→ What is expected
List every line of the records below that contains the string "kern". Case counts, so only lines with that exact capitalization qualify.

→ Data records

[START]

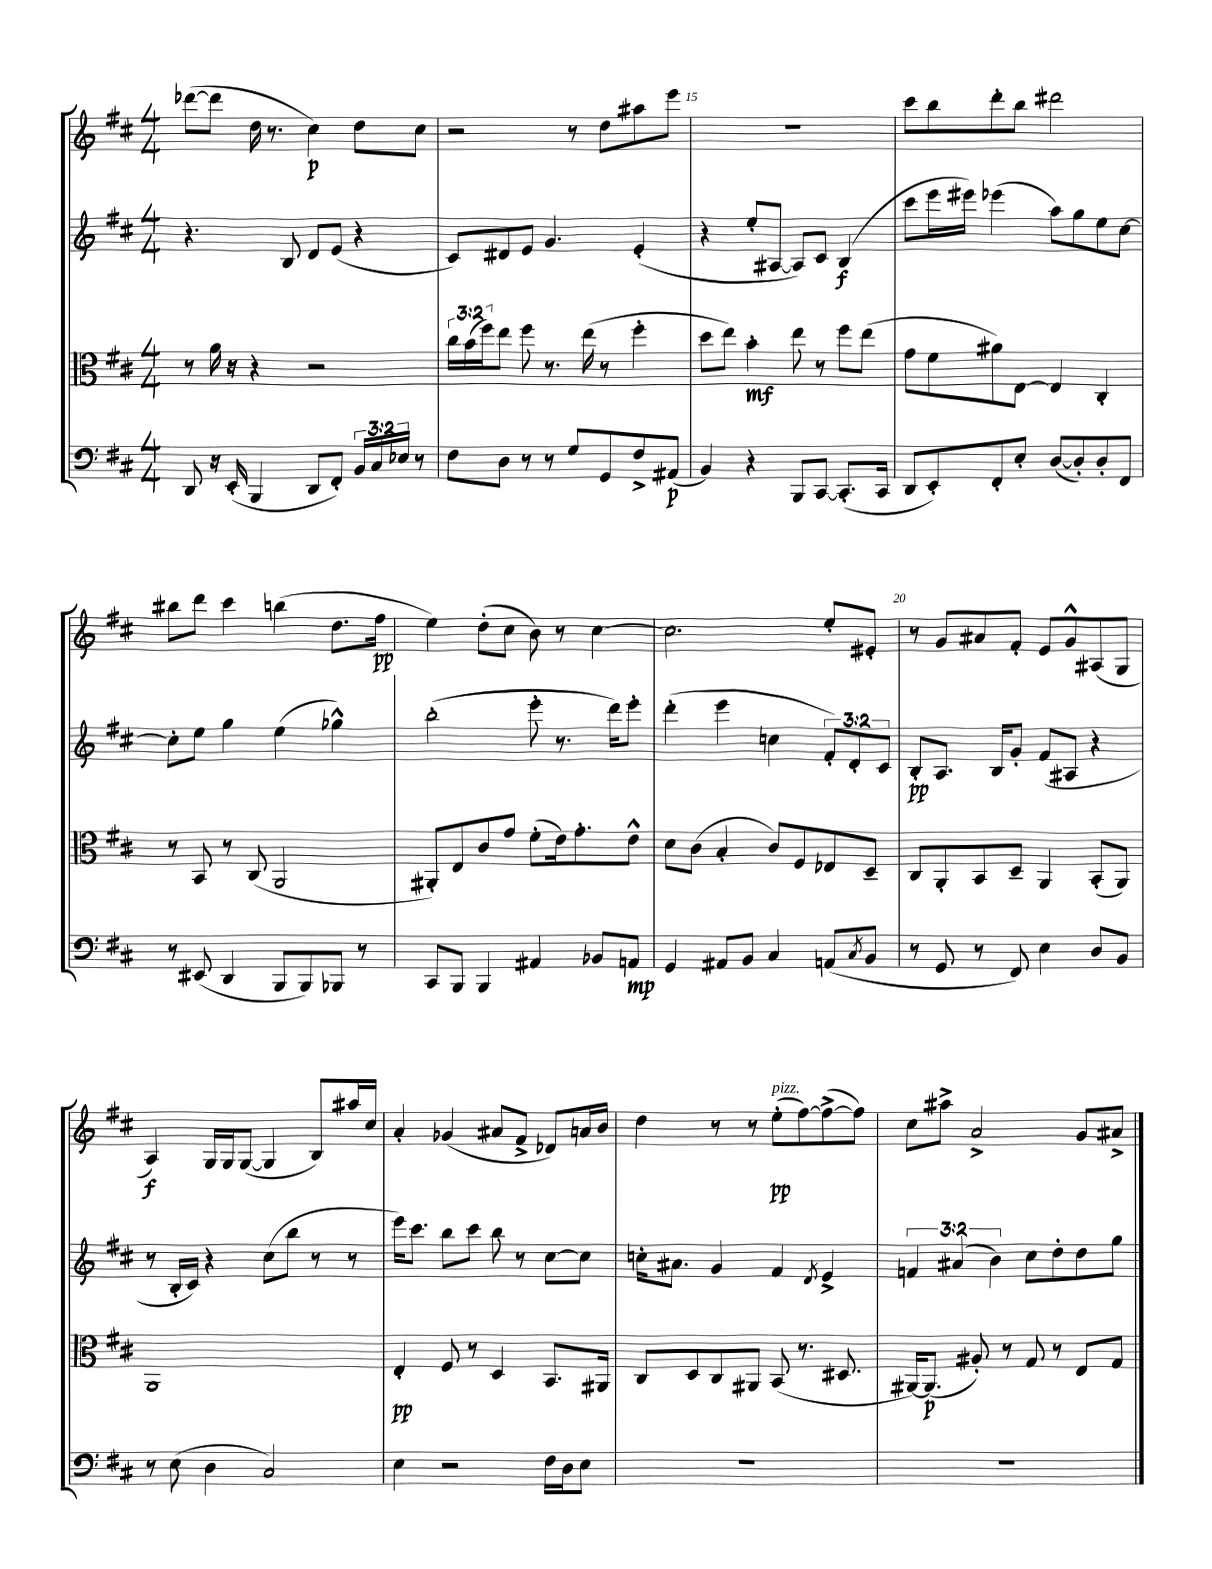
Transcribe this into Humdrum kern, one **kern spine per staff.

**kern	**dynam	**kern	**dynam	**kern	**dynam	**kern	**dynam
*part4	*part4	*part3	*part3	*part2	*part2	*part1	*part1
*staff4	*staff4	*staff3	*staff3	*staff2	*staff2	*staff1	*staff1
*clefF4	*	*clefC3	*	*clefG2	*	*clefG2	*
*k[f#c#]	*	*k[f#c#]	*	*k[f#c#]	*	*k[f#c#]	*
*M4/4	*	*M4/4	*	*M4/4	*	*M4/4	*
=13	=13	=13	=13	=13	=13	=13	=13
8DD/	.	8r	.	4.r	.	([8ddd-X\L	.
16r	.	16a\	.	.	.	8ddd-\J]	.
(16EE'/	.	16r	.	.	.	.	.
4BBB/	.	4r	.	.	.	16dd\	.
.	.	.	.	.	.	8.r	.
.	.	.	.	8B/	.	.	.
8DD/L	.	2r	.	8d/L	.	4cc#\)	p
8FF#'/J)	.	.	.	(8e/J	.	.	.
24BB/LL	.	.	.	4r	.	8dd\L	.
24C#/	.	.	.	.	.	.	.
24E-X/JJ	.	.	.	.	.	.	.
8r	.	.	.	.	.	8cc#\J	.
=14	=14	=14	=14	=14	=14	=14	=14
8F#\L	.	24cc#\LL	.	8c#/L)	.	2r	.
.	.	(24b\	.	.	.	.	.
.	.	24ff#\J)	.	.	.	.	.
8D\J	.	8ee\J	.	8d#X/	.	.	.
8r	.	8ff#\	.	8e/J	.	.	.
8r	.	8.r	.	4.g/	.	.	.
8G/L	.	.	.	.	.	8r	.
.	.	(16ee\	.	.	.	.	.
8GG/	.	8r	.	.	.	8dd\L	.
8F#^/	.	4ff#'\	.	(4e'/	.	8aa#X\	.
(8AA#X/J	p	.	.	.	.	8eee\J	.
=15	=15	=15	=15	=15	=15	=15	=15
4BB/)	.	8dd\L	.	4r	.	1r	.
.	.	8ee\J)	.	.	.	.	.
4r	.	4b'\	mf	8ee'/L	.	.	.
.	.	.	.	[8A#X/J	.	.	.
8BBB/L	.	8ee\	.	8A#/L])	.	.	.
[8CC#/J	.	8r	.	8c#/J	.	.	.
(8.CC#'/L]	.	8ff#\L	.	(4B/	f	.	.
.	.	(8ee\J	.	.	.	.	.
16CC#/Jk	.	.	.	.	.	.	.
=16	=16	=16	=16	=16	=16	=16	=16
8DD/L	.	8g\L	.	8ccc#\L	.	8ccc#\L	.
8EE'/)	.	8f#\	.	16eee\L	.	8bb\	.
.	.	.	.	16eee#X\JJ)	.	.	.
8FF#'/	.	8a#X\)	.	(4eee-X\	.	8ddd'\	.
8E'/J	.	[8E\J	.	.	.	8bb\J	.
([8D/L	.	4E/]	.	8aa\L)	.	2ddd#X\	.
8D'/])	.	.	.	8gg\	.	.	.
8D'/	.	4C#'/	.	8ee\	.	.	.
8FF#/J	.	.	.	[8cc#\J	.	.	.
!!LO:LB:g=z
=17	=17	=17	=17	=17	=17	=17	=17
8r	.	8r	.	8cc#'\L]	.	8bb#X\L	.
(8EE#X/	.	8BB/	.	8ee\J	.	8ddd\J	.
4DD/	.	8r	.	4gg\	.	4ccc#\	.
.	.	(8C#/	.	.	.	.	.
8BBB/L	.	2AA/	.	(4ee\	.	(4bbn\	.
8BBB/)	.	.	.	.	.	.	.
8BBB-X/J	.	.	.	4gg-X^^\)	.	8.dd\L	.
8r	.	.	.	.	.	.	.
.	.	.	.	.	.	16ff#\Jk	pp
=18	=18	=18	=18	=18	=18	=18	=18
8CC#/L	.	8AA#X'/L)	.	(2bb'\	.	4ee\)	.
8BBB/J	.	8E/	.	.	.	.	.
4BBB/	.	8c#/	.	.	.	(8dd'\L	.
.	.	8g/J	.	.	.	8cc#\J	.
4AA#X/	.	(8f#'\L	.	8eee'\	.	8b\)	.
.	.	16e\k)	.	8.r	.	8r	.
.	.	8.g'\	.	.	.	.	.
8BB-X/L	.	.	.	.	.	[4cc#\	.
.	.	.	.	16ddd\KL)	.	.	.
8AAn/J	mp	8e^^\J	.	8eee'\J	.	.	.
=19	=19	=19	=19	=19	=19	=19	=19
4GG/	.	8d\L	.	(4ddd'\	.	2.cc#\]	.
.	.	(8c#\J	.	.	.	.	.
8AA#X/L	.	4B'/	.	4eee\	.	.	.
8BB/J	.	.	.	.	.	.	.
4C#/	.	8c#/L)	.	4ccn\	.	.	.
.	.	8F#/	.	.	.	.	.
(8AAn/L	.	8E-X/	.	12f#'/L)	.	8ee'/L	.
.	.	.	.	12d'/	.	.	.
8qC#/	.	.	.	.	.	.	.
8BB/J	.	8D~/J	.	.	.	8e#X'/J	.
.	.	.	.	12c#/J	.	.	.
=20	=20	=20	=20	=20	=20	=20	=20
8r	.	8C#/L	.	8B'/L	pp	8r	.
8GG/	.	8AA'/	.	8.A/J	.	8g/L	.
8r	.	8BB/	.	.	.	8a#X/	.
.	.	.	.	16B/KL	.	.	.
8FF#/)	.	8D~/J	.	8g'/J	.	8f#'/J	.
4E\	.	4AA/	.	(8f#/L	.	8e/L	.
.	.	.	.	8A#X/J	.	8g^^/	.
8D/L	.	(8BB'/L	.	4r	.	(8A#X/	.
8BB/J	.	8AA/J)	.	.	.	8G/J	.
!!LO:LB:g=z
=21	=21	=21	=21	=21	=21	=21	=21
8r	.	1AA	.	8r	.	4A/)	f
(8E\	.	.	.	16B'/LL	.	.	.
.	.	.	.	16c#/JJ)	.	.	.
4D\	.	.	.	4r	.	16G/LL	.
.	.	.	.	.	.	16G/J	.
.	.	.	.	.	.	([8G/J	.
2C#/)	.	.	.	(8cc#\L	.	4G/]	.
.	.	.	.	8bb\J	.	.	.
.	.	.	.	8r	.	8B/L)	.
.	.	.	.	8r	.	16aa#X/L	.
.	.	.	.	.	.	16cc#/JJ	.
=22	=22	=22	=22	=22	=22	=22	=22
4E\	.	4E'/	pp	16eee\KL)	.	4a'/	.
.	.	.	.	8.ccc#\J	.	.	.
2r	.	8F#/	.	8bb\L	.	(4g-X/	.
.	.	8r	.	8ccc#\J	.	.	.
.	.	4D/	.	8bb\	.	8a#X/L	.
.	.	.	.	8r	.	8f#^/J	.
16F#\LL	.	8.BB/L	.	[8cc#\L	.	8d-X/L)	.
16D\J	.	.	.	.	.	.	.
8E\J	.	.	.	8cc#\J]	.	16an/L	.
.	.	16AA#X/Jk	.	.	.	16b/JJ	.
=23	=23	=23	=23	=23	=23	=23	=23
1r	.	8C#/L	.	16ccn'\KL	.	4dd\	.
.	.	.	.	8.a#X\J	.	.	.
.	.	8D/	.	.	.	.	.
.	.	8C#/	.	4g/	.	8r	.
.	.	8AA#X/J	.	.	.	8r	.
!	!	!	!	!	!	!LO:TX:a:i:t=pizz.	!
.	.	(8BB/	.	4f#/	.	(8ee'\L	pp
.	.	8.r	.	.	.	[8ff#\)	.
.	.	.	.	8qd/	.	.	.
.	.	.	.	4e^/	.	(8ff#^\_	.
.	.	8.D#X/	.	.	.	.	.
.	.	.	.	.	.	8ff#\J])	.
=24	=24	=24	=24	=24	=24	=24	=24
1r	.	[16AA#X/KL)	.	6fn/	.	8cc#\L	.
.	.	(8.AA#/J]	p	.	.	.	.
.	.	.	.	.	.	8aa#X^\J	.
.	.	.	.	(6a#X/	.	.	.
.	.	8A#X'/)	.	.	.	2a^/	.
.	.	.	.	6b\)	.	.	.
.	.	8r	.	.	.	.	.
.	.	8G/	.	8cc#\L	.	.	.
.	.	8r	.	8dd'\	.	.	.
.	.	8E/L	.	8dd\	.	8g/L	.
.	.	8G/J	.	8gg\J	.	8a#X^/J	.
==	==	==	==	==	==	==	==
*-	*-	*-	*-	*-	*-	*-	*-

[END]

→ Exercise answer
Transcribe this into Humdrum kern, one **kern spine per staff.
**kern	**dynam	**kern	**dynam	**kern	**dynam	**kern	**dynam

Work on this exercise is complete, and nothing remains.